## About this exercise
Copy out the entries that come next, exactly.

## Supplied entries
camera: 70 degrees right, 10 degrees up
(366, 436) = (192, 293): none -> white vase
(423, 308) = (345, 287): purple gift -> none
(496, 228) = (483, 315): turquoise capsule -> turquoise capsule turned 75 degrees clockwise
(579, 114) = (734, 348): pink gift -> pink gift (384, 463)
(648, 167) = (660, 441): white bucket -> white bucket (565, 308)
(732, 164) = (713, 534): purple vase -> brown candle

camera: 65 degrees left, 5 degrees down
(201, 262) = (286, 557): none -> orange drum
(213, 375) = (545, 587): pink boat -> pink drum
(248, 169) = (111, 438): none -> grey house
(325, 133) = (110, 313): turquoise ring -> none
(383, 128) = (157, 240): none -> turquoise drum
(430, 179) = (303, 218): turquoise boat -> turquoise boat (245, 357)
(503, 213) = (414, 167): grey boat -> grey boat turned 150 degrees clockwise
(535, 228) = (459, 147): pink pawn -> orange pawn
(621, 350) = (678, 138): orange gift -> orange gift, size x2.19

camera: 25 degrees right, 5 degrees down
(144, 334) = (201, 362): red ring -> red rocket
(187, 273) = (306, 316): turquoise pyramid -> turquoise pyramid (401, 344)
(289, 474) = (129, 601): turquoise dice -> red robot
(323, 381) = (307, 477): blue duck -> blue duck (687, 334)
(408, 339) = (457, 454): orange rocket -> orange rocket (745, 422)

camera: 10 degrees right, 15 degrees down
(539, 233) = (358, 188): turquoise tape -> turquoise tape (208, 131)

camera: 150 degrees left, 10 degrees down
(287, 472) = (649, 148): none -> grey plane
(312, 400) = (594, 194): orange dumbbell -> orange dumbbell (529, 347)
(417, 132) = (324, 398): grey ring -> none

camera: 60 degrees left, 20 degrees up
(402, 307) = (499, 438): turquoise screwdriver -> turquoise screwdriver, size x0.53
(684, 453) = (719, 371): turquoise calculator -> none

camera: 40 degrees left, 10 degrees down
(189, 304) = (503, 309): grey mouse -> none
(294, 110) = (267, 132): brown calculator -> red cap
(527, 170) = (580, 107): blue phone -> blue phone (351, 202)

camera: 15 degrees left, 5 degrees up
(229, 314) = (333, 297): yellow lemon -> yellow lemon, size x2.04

## Result for this task
camera: 70 degrees right, 10 degrees up
(366, 436) = (192, 293): none -> white vase
(423, 308) = (345, 287): purple gift -> none
(496, 228) = (483, 315): turquoise capsule -> turquoise capsule turned 75 degrees clockwise
(579, 114) = (734, 348): pink gift -> pink gift (384, 463)
(648, 167) = (660, 441): white bucket -> white bucket (565, 308)
(732, 164) = (713, 534): purple vase -> brown candle

camera: 65 degrees left, 5 degrees down
(201, 262) = (286, 557): none -> orange drum
(213, 375) = (545, 587): pink boat -> pink drum
(248, 169) = (111, 438): none -> grey house
(325, 133) = (110, 313): turquoise ring -> none
(383, 128) = (157, 240): none -> turquoise drum
(430, 179) = (303, 218): turquoise boat -> turquoise boat (245, 357)
(503, 213) = (414, 167): grey boat -> grey boat turned 150 degrees clockwise
(535, 228) = (459, 147): pink pawn -> orange pawn
(621, 350) = (678, 138): orange gift -> orange gift, size x2.19

camera: 25 degrees right, 5 degrees down
(144, 334) = (201, 362): red ring -> red rocket
(187, 273) = (306, 316): turquoise pyramid -> turquoise pyramid (401, 344)
(289, 474) = (129, 601): turquoise dice -> red robot
(323, 381) = (307, 477): blue duck -> blue duck (687, 334)
(408, 339) = (457, 454): orange rocket -> orange rocket (745, 422)

camera: 10 degrees right, 15 degrees down
(539, 233) = (358, 188): turquoise tape -> turquoise tape (208, 131)

camera: 150 degrees left, 10 degrees down
(287, 472) = (649, 148): none -> grey plane
(312, 400) = (594, 194): orange dumbbell -> orange dumbbell (529, 347)
(417, 132) = (324, 398): grey ring -> none

camera: 60 degrees left, 20 degrees up
(402, 307) = (499, 438): turquoise screwdriver -> turquoise screwdriver, size x0.53
(684, 453) = (719, 371): turquoise calculator -> none

camera: 40 degrees left, 10 degrees down
(189, 304) = (503, 309): grey mouse -> none
(294, 110) = (267, 132): brown calculator -> red cap
(527, 170) = (580, 107): blue phone -> blue phone (351, 202)

camera: 15 degrees left, 5 degrees up
(229, 314) = (333, 297): yellow lemon -> yellow lemon, size x2.04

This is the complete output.